• [Job]: Using the records below, quote only the span that opens with the line containing "brown trophy: 9 -> 10" and closes with the line containing "red apple: 0 -> 2", exactly and inclusively.

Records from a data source
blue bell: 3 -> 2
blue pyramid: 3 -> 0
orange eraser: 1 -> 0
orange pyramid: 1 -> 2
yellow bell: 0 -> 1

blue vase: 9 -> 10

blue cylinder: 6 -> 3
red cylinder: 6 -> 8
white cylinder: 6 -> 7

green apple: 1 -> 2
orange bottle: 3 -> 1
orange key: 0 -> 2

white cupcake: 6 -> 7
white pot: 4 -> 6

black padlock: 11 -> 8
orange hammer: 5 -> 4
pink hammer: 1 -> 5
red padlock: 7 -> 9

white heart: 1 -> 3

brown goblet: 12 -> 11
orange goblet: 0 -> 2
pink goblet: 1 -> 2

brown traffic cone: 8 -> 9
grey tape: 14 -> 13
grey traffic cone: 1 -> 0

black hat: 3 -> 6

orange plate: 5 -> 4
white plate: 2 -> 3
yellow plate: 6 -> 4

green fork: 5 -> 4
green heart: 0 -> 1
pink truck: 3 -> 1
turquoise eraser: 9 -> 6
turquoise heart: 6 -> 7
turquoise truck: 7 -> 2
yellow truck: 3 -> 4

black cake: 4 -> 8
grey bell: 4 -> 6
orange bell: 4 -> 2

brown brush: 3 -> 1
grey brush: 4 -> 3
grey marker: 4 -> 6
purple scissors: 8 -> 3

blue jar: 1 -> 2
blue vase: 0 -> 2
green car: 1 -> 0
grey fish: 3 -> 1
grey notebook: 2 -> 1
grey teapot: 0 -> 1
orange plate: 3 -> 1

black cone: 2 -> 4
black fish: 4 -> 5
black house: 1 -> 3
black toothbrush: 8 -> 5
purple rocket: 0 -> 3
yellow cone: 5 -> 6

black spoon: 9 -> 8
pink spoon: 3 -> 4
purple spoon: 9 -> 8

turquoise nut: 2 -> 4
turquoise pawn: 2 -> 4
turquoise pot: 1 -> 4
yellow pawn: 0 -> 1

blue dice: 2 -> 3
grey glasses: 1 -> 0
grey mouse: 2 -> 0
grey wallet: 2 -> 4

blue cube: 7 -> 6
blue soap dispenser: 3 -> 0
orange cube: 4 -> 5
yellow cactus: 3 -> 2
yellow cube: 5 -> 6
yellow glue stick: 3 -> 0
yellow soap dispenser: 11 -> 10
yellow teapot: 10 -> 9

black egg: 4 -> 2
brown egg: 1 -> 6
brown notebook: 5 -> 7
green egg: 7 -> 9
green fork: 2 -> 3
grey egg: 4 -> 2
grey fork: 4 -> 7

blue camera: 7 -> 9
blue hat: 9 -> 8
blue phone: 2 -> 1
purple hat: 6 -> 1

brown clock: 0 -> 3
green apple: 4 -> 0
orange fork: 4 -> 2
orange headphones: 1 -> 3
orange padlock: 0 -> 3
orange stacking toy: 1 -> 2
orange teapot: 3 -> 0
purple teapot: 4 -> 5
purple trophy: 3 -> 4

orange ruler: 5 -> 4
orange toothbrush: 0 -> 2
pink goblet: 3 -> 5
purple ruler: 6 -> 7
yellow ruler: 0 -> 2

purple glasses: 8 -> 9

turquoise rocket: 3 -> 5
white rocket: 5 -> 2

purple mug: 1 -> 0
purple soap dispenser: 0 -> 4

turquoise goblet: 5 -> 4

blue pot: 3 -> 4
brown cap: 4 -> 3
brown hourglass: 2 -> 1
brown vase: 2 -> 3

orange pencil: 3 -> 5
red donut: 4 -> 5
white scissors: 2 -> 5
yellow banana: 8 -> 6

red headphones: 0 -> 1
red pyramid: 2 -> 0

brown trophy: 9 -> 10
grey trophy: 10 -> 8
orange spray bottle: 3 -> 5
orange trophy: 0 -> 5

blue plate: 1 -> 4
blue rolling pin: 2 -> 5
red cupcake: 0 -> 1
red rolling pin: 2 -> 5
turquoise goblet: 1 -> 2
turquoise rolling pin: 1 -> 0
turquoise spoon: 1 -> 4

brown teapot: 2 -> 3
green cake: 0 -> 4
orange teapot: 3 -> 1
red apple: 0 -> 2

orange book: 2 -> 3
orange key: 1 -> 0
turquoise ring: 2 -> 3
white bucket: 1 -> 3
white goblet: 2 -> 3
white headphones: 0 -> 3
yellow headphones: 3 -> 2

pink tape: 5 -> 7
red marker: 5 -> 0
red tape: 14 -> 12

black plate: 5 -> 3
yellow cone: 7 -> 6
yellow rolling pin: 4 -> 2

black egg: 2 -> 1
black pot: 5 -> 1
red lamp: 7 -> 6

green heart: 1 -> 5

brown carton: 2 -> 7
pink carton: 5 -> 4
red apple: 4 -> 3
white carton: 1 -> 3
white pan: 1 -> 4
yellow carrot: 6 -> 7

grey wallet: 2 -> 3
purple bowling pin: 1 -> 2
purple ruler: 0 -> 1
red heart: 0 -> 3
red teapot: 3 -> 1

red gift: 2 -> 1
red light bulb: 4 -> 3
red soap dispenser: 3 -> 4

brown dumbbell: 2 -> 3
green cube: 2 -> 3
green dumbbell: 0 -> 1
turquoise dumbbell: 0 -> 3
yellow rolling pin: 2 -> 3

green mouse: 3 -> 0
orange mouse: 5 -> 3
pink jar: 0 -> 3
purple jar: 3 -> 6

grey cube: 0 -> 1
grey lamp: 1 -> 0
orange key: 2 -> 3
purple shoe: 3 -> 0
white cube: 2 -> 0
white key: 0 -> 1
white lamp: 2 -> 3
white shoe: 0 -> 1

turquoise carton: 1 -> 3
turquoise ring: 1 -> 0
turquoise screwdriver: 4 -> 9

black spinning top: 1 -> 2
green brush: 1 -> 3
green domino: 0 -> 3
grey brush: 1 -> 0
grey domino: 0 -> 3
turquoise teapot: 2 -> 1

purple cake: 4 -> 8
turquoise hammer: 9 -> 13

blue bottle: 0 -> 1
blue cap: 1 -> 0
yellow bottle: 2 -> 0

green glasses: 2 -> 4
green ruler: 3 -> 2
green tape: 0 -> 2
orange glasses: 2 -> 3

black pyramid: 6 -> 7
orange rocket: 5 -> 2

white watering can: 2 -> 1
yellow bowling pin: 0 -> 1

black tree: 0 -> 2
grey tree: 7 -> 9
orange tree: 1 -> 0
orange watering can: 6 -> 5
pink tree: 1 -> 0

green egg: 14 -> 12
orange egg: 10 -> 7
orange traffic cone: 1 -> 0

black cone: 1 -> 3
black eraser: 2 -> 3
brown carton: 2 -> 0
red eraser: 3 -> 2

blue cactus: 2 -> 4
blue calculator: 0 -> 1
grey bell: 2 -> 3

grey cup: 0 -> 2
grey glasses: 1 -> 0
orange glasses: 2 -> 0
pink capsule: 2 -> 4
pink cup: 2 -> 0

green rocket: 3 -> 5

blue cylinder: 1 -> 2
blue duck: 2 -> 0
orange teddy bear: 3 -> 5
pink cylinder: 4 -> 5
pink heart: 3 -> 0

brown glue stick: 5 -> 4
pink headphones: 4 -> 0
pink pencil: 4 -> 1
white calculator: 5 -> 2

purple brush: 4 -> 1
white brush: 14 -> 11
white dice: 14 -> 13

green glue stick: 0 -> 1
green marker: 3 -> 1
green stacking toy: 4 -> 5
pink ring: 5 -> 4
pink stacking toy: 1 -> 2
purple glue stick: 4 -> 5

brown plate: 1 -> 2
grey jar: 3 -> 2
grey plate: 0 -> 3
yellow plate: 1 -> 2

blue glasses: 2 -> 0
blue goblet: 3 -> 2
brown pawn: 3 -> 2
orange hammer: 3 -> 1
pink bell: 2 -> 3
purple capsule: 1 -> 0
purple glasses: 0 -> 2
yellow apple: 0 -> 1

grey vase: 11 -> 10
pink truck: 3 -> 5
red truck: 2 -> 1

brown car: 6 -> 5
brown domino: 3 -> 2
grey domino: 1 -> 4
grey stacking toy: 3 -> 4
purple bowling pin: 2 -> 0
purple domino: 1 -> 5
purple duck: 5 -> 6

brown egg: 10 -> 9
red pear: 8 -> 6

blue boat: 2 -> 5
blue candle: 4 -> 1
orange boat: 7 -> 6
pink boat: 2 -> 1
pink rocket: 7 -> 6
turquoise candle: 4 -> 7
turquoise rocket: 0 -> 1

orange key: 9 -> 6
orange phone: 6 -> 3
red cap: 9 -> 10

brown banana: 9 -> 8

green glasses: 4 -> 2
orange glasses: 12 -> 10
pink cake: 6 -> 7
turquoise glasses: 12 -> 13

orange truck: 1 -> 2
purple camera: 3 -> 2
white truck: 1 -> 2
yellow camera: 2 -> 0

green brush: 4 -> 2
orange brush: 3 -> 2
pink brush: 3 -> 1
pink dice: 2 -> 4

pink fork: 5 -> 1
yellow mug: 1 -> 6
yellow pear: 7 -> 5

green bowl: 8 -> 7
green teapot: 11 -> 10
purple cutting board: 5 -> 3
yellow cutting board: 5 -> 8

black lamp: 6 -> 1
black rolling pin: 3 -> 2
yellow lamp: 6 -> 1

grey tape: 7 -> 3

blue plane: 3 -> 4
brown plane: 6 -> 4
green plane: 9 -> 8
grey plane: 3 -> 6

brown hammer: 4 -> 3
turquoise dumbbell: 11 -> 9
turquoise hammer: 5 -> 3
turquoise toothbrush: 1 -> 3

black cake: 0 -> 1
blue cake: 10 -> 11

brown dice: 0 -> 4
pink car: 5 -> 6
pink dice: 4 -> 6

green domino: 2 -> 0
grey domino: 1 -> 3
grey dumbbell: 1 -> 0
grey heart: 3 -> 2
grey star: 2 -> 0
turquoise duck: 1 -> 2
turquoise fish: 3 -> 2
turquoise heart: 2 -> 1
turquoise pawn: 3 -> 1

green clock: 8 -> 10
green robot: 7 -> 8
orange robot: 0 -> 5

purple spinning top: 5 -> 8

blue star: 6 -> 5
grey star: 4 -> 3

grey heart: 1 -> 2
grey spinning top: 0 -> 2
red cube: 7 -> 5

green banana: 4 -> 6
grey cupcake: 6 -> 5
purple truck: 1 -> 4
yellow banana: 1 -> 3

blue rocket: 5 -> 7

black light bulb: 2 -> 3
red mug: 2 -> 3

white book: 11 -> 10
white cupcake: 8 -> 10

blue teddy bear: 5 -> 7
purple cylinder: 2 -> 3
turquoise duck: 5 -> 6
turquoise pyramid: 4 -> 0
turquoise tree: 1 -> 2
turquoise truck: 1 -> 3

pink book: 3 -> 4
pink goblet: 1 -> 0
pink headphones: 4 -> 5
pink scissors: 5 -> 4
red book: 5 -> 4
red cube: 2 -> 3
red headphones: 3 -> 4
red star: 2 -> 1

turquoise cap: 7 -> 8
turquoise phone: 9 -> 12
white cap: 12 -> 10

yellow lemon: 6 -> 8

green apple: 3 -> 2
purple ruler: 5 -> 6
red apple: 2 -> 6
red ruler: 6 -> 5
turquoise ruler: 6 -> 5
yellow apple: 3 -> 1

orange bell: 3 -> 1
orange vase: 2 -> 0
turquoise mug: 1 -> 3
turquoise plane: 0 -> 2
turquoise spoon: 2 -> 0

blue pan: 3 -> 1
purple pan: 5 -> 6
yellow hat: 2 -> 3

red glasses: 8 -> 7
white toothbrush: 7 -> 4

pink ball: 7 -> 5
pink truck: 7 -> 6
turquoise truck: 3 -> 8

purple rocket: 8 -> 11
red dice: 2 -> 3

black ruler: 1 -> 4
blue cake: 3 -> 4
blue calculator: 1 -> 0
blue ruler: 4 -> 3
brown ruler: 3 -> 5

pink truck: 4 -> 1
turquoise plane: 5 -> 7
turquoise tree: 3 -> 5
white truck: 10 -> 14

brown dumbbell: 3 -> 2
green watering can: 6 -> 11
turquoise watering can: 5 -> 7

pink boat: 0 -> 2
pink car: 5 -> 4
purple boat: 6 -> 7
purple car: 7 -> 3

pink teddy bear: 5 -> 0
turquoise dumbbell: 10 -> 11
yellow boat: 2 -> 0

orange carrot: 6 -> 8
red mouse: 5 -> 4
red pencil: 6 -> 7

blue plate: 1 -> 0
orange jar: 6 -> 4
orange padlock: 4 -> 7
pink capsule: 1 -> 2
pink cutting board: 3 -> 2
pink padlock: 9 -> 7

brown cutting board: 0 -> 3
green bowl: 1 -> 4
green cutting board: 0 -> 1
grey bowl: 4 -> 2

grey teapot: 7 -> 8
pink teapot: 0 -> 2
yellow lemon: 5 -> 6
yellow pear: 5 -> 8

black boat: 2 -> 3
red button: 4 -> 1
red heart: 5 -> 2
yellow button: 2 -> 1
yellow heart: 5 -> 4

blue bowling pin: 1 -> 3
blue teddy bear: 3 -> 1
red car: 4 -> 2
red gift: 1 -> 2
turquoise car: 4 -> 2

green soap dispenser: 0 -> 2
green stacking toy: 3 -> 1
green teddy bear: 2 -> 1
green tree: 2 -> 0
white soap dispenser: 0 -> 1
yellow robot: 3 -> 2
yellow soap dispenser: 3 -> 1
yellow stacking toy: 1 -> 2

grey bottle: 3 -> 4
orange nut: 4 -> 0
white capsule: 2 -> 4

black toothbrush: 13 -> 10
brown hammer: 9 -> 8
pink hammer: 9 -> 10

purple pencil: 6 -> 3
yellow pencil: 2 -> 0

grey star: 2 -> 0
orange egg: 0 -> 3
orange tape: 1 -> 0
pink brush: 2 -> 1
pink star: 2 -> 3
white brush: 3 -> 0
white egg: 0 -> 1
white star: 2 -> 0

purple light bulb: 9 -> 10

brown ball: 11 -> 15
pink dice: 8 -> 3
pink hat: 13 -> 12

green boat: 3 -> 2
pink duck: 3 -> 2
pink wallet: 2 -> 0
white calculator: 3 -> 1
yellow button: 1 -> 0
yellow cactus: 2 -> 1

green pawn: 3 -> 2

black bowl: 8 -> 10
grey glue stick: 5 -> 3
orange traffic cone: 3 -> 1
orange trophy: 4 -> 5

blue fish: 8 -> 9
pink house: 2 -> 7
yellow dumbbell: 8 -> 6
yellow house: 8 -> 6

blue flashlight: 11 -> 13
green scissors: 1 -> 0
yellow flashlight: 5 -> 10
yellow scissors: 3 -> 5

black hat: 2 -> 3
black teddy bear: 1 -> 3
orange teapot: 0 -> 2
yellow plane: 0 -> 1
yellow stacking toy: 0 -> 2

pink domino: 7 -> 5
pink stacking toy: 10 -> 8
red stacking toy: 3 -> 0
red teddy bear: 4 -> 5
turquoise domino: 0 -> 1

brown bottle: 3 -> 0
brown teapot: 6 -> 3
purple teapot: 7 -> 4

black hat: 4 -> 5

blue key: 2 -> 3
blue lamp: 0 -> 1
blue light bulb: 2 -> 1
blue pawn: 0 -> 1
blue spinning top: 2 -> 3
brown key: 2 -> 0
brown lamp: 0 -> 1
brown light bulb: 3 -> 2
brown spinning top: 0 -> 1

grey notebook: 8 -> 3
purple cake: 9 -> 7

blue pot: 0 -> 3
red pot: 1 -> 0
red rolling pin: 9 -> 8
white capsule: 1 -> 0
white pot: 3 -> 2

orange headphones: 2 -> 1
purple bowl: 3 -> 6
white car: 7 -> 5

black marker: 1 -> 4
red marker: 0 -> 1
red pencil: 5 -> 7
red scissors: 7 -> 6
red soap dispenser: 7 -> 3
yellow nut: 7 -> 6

• [Output below]:
brown trophy: 9 -> 10
grey trophy: 10 -> 8
orange spray bottle: 3 -> 5
orange trophy: 0 -> 5

blue plate: 1 -> 4
blue rolling pin: 2 -> 5
red cupcake: 0 -> 1
red rolling pin: 2 -> 5
turquoise goblet: 1 -> 2
turquoise rolling pin: 1 -> 0
turquoise spoon: 1 -> 4

brown teapot: 2 -> 3
green cake: 0 -> 4
orange teapot: 3 -> 1
red apple: 0 -> 2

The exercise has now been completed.